=== TASK TO CARRY OUT ===
Scan the lines below for the string "yellow". Reply with how many match, and no other words.

(Object change listings)
--------------------

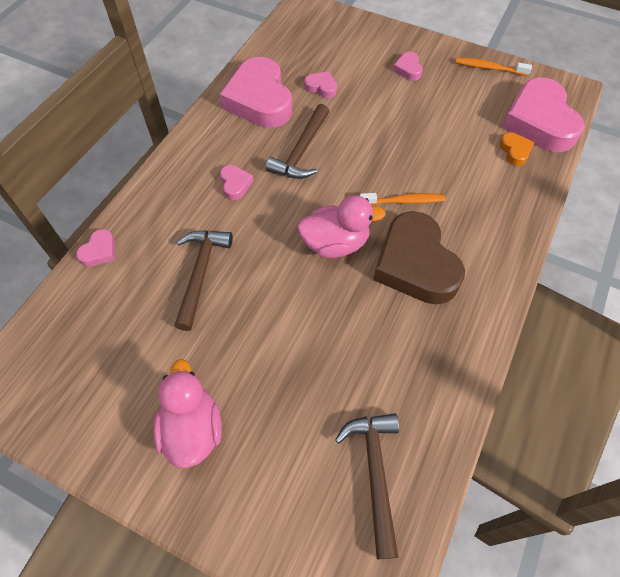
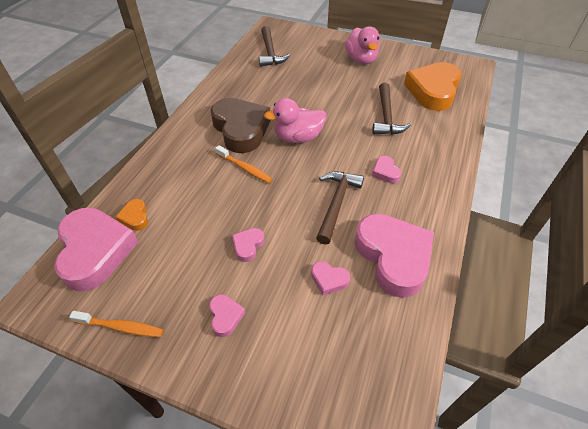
camera: 175 degrees right, 10 degrees down
pink heart [76,229,115,267] -> pink heart moved to [232,228,265,262]
orange toothbrush [360,193,446,205] -> orange toothbrush turned 135 degrees counterclockwise [215,145,272,183]
none -> orange heart [404,62,462,111]

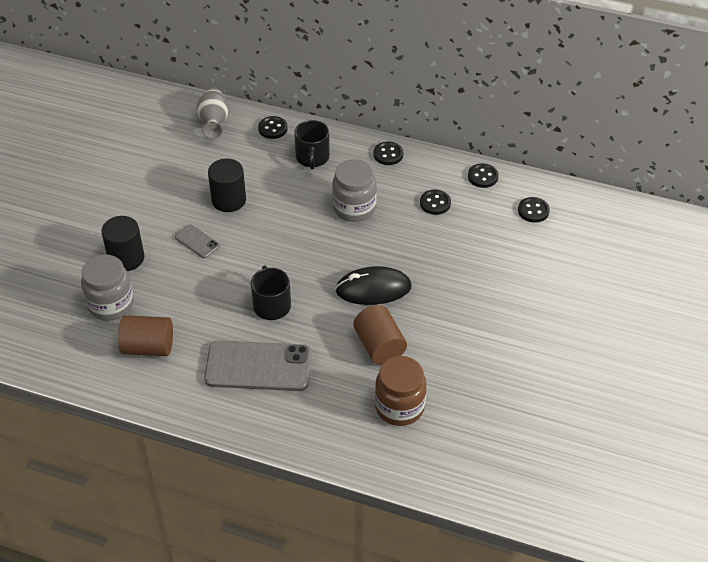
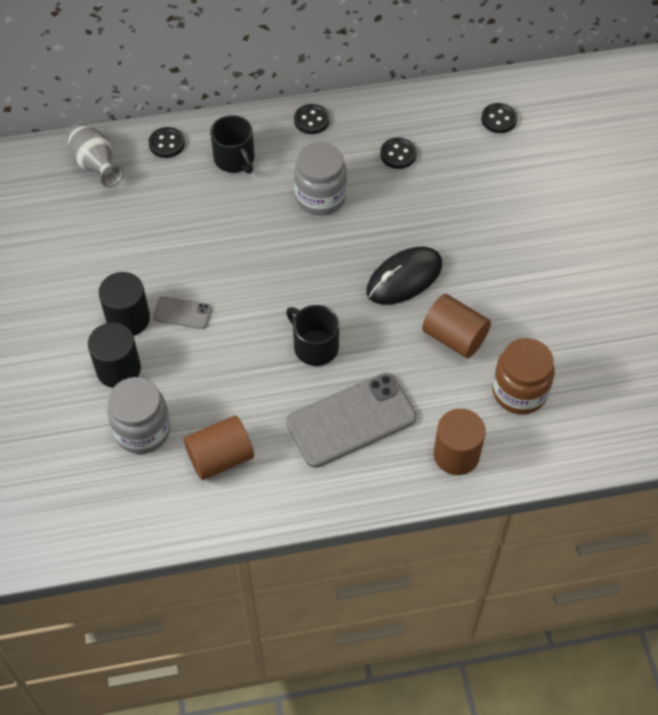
camera: 30 degrees left, 10 degrees up
black cylinder [208,158,246,212] -> black cylinder moved to [99,272,150,336]
black button [468,163,499,188] -> none
none -> brown cylinder [434,409,486,475]

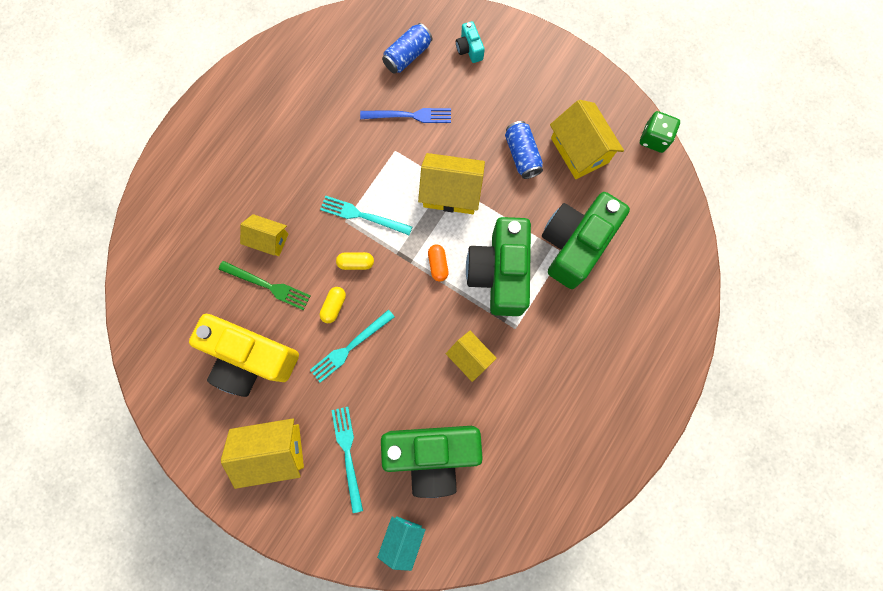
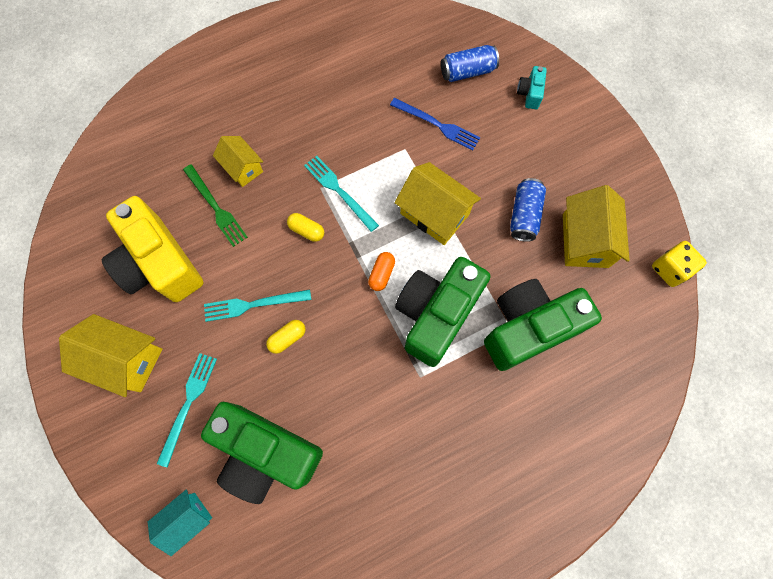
camera: 30 degrees right, 5 degrees down
yellow capsule [320,287,346,323] -> yellow capsule moved to [266,320,306,354]
yellow house [446,331,497,382] -> none
green dice [640,111,680,153] -> yellow dice [652,241,707,287]

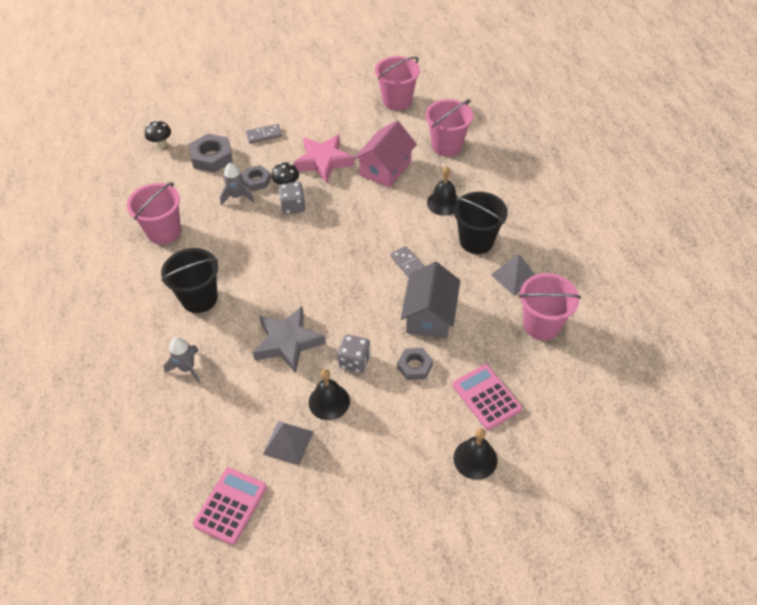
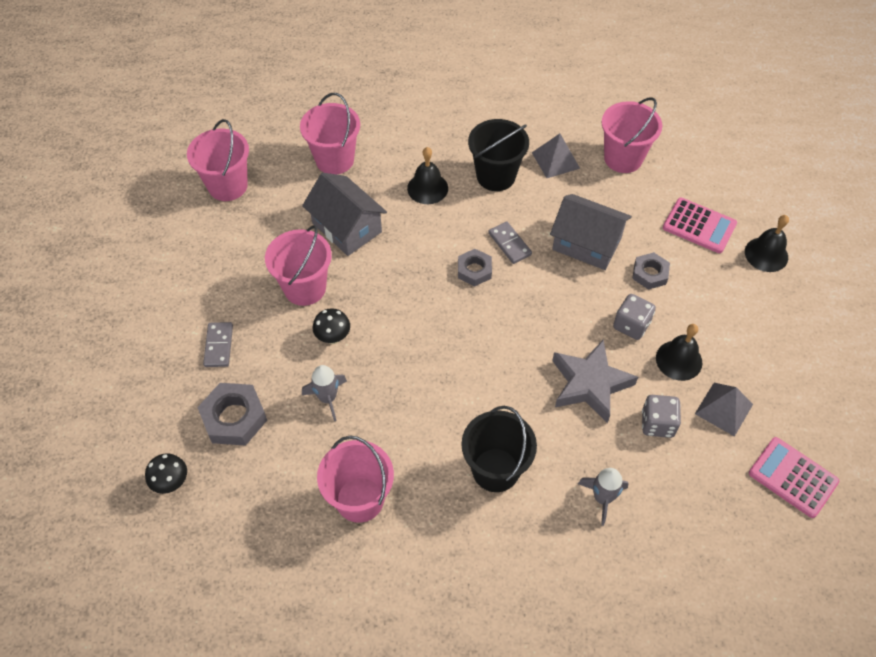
camera: 75 degrees left, 5 degrees up
grey nut [243,165,271,191] -> grey nut moved to [458,249,492,286]
grey dice [279,182,305,214] -> grey dice moved to [642,395,681,438]
pink star [293,134,354,183] -> pink bucket [265,225,332,306]
pink house [354,121,417,188] -> grey house [302,173,387,256]
grey domino [390,246,424,278] -> grey domino turned 75 degrees clockwise [488,221,532,264]
pink calculator [453,364,522,430] -> pink calculator turned 135 degrees counterclockwise [663,198,737,253]

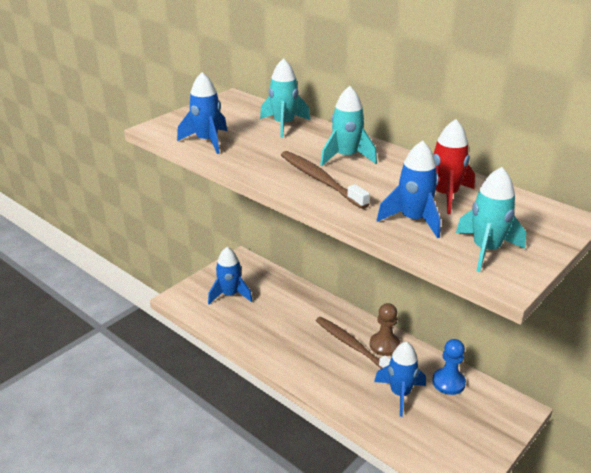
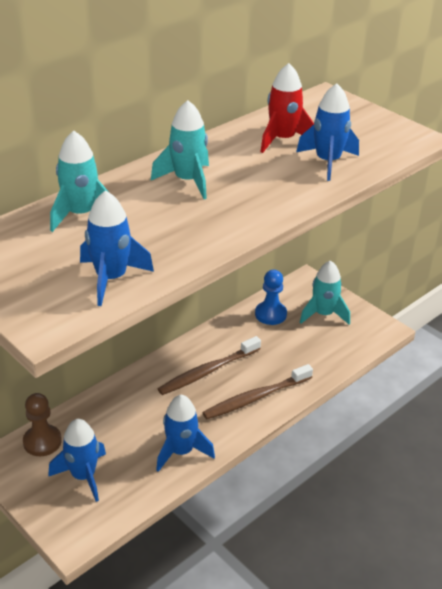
camera: 85 degrees left, 5 degrees up
brown toothbrush [281,151,370,209] -> brown toothbrush moved to [202,364,313,419]
brown pawn [370,303,400,356] -> brown pawn moved to [23,393,62,456]
blue rocket [374,342,426,417] -> blue rocket moved to [156,395,215,472]
turquoise rocket [456,167,526,272] -> turquoise rocket moved to [300,260,350,325]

--------------------

=== THE ANSWER ===
3